To do |
Among the entries, how many lines carry the string "replace"? Give the number and nothing else.

[Object state comparisons]
--- --- ---

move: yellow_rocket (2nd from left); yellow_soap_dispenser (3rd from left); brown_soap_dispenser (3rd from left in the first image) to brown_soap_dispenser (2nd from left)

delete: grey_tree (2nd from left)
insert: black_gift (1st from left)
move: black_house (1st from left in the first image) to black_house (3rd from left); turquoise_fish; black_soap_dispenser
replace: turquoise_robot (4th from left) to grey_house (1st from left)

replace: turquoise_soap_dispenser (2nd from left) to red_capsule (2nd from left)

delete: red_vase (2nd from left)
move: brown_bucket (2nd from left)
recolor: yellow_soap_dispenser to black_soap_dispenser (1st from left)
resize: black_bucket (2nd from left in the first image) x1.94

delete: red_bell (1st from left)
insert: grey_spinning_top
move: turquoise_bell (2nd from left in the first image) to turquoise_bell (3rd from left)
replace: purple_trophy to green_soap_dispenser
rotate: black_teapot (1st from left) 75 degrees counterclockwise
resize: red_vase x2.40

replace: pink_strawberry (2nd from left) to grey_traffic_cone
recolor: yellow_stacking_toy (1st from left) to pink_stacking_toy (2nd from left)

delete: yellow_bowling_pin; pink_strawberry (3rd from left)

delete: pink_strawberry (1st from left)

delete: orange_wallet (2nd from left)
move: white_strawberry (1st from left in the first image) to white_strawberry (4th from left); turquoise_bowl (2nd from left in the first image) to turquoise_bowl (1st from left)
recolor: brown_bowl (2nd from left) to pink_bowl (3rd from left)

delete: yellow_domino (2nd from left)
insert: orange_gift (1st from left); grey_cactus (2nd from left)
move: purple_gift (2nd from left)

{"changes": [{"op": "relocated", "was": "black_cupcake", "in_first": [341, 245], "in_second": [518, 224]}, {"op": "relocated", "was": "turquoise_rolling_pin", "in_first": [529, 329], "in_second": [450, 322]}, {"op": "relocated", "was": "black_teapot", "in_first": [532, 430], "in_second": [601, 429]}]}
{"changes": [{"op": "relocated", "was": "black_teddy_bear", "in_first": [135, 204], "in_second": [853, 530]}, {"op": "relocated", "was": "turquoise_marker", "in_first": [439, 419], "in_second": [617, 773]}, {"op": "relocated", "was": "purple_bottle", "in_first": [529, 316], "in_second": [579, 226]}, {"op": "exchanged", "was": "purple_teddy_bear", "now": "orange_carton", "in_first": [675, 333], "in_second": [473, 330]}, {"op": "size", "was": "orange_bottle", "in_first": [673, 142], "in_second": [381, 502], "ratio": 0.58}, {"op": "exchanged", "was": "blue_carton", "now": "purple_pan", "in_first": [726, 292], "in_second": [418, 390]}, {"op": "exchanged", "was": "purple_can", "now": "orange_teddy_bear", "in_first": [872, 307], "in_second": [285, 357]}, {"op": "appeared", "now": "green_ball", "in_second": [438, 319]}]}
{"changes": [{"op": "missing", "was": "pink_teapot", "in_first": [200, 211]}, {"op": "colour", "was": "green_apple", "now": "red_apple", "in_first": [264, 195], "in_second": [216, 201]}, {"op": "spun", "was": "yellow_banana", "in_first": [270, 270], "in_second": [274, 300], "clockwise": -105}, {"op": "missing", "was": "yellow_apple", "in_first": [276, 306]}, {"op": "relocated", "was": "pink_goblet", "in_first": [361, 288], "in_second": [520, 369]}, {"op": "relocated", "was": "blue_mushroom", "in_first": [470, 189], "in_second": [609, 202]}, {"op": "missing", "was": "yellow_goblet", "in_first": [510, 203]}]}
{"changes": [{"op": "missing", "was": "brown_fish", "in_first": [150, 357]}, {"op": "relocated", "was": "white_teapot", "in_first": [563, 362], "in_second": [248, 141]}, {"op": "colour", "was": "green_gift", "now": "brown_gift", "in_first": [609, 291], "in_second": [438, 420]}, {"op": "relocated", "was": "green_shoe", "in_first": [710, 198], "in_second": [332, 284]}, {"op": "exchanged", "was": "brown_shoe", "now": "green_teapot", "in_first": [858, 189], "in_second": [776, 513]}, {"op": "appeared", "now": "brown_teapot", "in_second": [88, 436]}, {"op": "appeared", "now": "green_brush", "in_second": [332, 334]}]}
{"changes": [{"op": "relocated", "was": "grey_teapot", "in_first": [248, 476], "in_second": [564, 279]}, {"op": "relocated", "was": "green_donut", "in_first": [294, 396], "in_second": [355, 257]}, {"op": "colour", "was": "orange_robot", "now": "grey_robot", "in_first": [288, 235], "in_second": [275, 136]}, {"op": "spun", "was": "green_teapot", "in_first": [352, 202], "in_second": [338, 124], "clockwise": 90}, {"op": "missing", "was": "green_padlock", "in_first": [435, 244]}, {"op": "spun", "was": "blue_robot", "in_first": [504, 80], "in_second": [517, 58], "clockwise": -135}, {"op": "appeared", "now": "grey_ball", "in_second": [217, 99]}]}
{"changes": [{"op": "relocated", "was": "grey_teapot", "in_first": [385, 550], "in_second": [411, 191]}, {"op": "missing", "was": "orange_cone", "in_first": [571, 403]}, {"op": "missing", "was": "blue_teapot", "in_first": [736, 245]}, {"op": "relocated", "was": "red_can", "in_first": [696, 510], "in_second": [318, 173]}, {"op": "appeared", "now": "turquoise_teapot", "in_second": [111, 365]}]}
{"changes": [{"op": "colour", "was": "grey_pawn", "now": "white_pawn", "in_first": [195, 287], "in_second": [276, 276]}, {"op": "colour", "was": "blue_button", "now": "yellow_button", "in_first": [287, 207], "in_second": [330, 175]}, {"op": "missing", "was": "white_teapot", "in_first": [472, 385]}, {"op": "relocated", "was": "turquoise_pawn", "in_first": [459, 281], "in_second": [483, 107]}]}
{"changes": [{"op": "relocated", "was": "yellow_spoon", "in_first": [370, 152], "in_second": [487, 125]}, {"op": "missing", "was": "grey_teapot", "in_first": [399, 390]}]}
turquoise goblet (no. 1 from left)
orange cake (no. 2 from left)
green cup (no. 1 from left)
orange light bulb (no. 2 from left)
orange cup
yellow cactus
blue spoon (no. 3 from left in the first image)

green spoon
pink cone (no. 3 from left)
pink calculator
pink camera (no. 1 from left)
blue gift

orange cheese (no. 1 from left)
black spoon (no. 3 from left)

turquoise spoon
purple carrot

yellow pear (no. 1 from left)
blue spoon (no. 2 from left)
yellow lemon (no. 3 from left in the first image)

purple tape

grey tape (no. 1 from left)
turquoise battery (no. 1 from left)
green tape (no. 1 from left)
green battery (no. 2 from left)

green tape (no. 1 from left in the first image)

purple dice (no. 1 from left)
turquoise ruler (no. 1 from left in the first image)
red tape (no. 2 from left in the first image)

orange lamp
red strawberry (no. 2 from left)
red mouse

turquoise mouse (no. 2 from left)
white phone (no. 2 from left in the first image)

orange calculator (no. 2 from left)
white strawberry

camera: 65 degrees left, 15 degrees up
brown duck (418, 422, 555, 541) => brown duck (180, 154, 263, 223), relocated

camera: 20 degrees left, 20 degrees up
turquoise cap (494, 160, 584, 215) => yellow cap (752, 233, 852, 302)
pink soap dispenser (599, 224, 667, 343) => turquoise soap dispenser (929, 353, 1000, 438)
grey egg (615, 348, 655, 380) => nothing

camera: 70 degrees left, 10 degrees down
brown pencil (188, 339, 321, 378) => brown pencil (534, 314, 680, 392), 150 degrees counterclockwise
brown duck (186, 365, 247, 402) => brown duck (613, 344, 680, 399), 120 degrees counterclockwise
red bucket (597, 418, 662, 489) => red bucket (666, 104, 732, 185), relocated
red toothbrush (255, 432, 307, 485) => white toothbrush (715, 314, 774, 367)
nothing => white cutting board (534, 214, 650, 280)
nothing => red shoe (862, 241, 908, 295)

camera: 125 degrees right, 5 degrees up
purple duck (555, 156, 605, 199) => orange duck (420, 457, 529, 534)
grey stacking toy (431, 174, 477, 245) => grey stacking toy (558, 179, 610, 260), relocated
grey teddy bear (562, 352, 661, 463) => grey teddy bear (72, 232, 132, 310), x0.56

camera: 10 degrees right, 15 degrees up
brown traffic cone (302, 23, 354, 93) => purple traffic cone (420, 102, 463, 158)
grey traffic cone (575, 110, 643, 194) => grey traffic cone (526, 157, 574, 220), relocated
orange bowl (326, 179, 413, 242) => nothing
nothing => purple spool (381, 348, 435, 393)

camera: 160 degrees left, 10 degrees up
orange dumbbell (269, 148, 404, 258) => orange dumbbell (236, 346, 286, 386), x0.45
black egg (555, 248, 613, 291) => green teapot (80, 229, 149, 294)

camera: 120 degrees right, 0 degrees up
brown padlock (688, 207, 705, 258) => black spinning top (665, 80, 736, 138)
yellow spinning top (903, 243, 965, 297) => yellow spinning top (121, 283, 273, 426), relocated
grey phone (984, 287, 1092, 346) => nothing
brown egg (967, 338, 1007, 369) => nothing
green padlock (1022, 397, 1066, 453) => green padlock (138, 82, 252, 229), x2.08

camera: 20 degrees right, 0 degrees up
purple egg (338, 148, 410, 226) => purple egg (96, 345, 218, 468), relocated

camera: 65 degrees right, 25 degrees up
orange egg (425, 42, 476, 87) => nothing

--- --- ---

Exercise response |
4